| WHAT THE TASK ASKS |
For each line below that includes the string "turned", show the whole line.
━━━━━ GIVEN ENTRIES ━━━━━
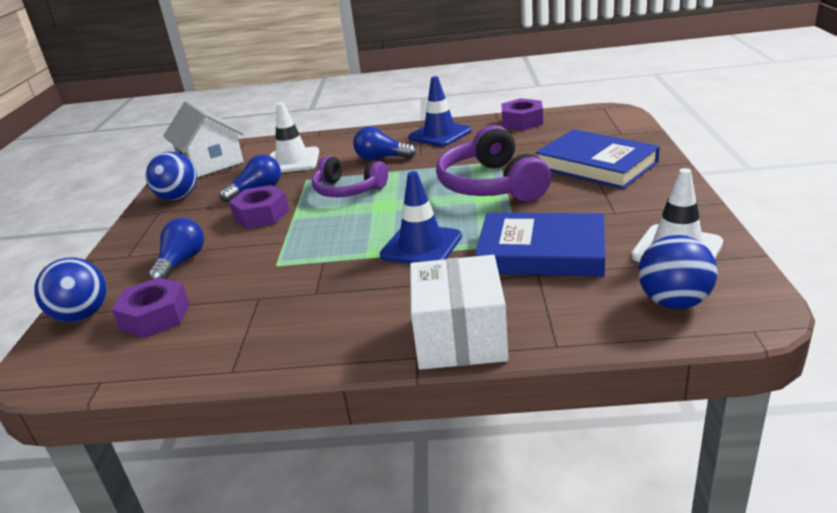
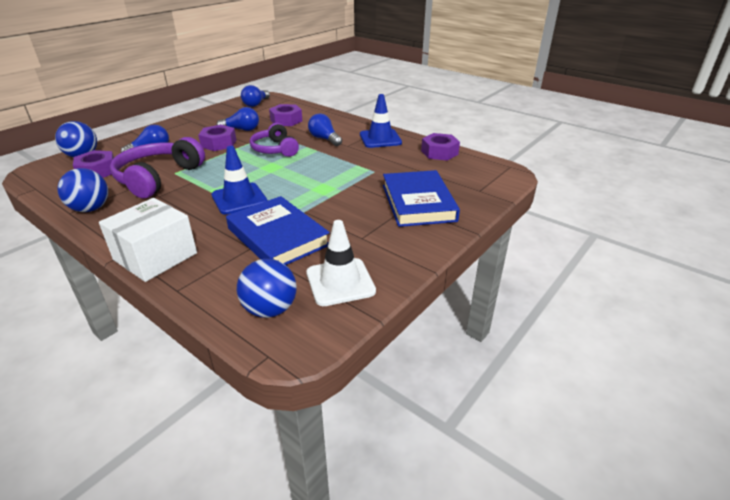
camera: 35 degrees right, 5 degrees up
blue ball [145,152,197,200] -> blue ball moved to [57,168,108,212]
white house [163,101,244,177] -> blue light bulb [241,85,270,107]
white traffic cone [270,102,319,173] -> purple nut [269,104,302,126]
purple headphones [436,125,551,201] -> purple headphones moved to [110,137,205,198]

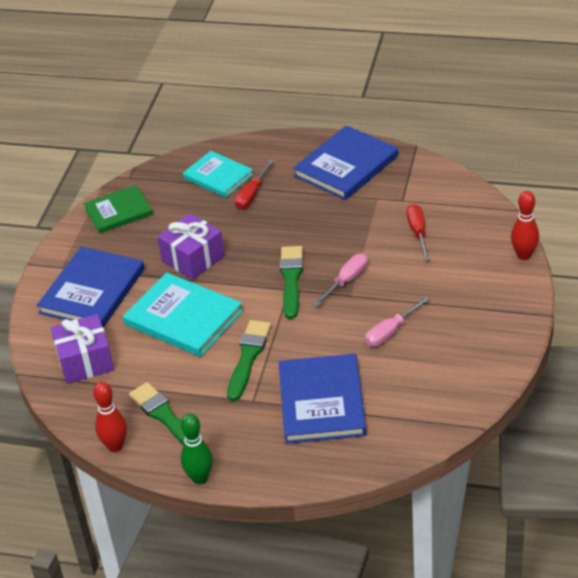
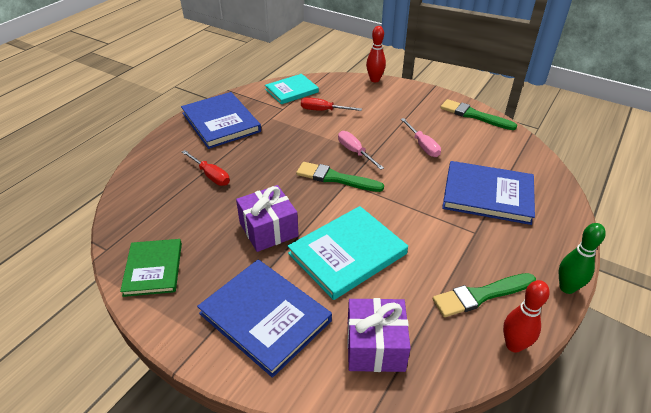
camera: 75 degrees left, 0 degrees up
turquoise book [183,151,253,198] -> turquoise book moved to [265,74,319,104]
green brush [227,320,271,401] -> green brush moved to [440,99,517,130]

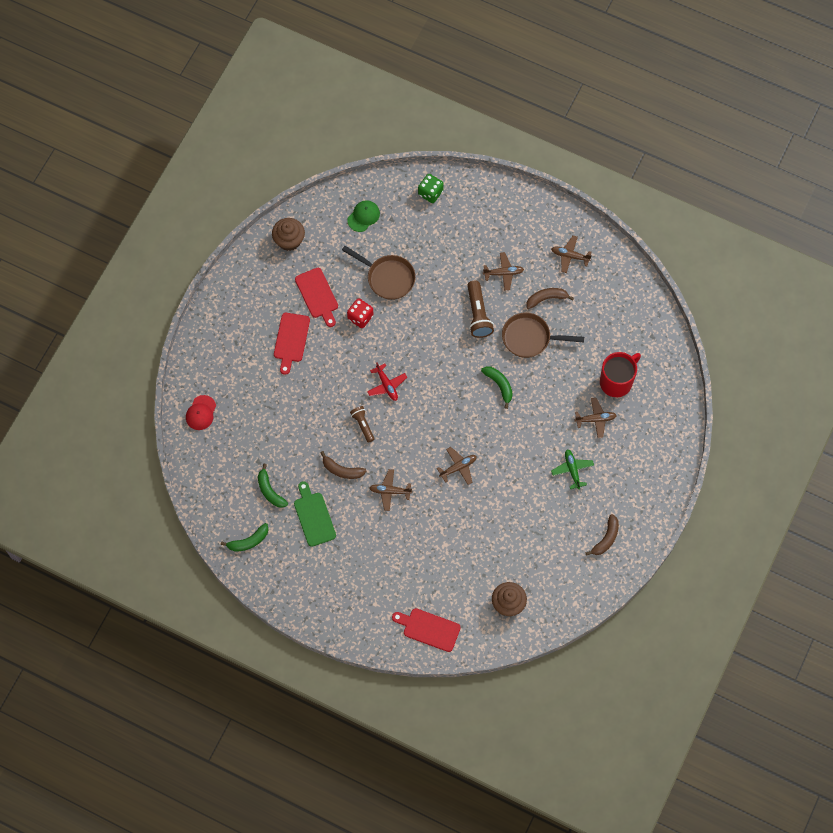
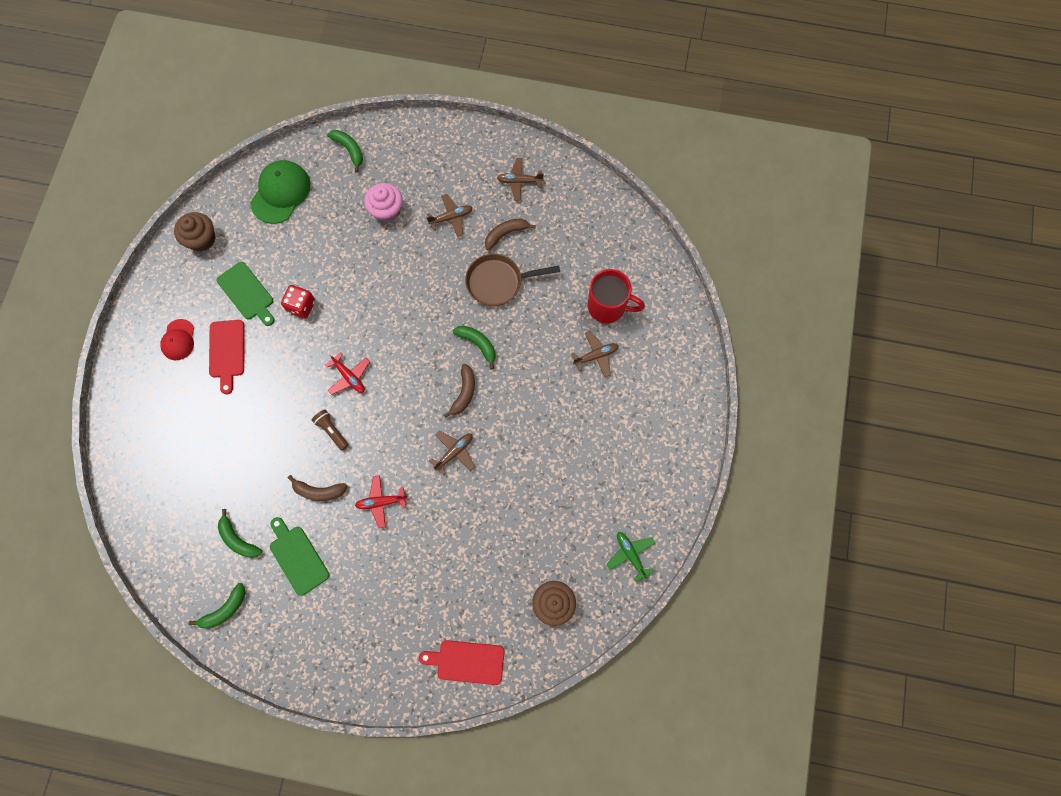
camera: 15 degrees left, 5 degrees up
red cap [186,395,216,430] -> red cap moved to [160,319,194,360]
red cutting board [295,268,338,327] -> green cutting board [217,262,274,326]
brown pan [342,246,416,300] -> none
green cap [347,200,380,232] -> green cap [250,160,311,224], size x1.68
brown plane [369,469,412,511] -> red plane [355,476,407,528]
green dice [418,174,444,203] -> green banana [327,130,363,173]
brown flashlight [467,280,494,338] -> none
green plane [551,449,594,489] -> green plane moved to [607,532,655,582]
brown banana [585,514,619,556] -> brown banana moved to [444,364,475,418]
red mug [600,352,641,397] -> red mug turned 75 degrees clockwise [588,269,645,323]
none -> pink cupcake [364,183,403,222]

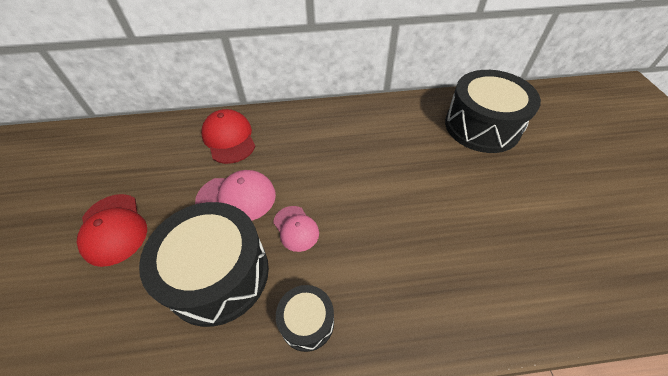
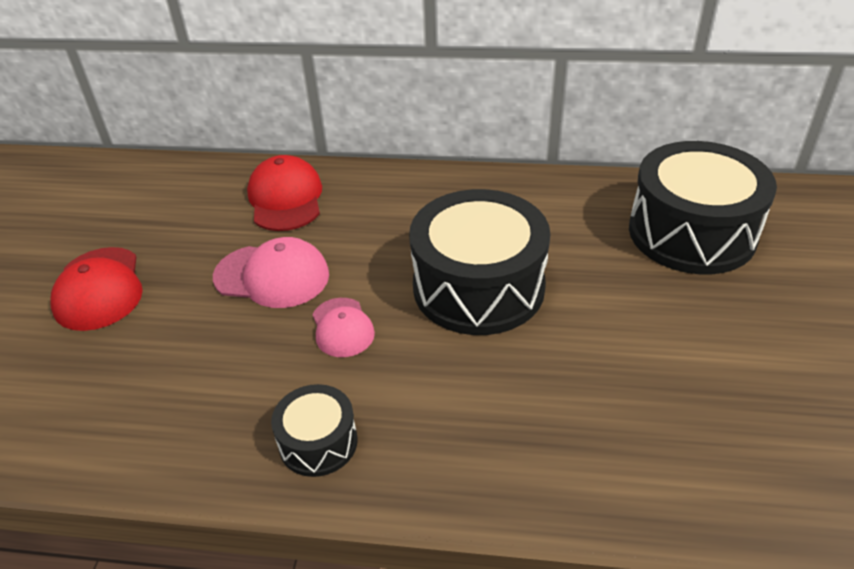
camera: 15 degrees right, 10 degrees down
black drum [139,202,269,327] -> black drum moved to [409,189,550,335]

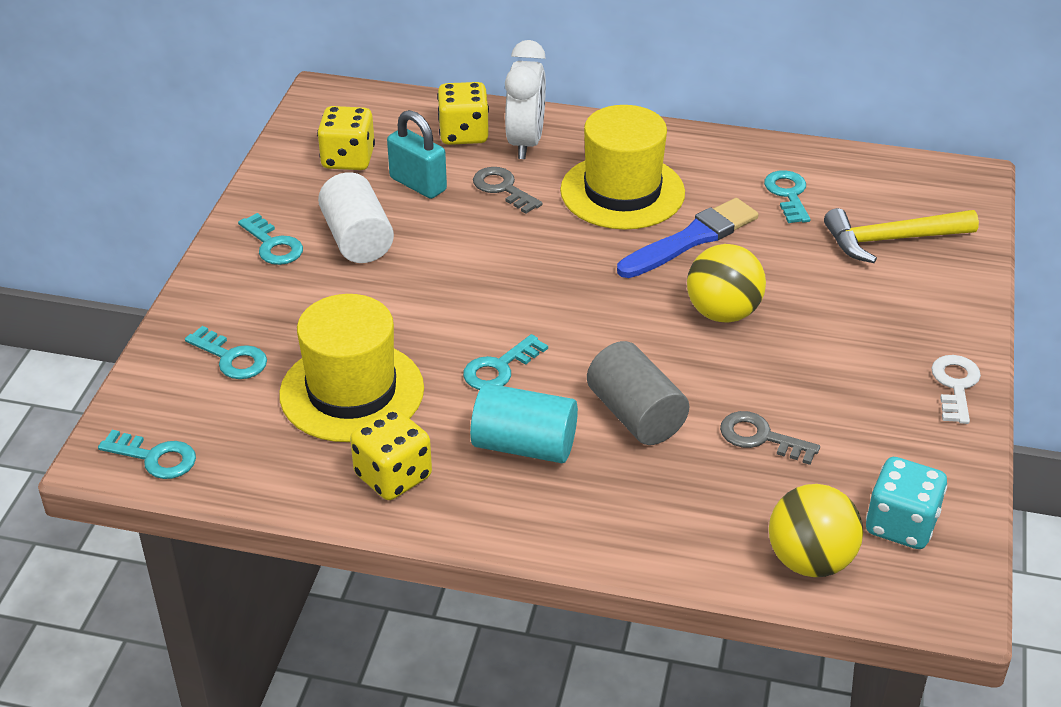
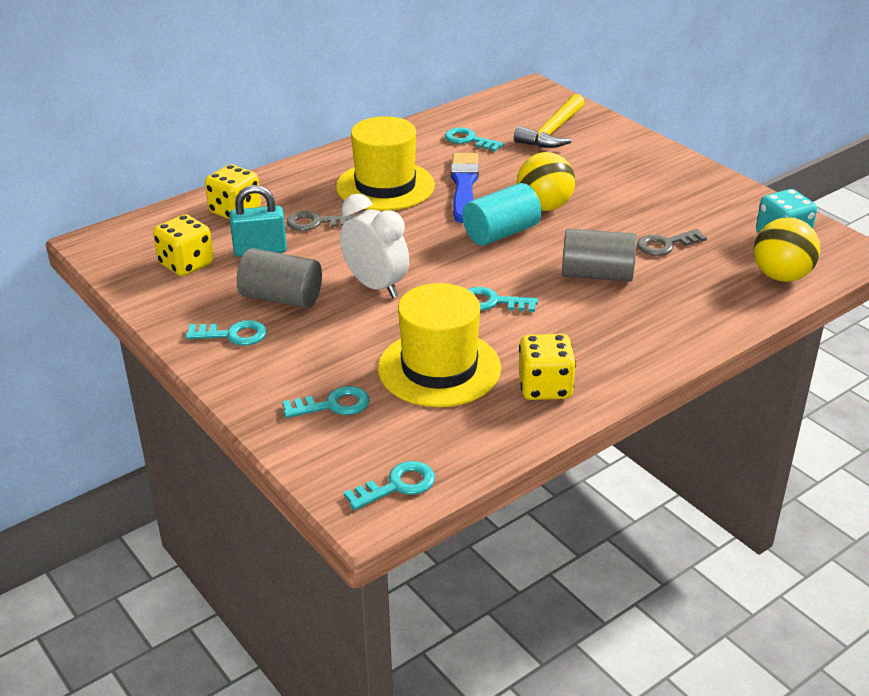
camera: 50 degrees left, 5 degrees down
white cylinder [318,172,394,263] -> grey cylinder [237,248,322,309]
turquoise key [463,334,548,390] -> turquoise key turned 105 degrees clockwise [467,287,538,312]
turquoise cylinder [470,383,578,463] -> turquoise cylinder moved to [462,183,542,246]
white clock [505,40,546,159] -> white clock moved to [340,194,409,298]
white key [931,355,981,424] -> none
━━━━━
| EXERCISE RESPONSE |
red mug [600,352,641,397] -> red mug turned 75 degrees clockwise [588,269,645,323]
turquoise key [463,334,548,390] -> turquoise key turned 105 degrees clockwise [467,287,538,312]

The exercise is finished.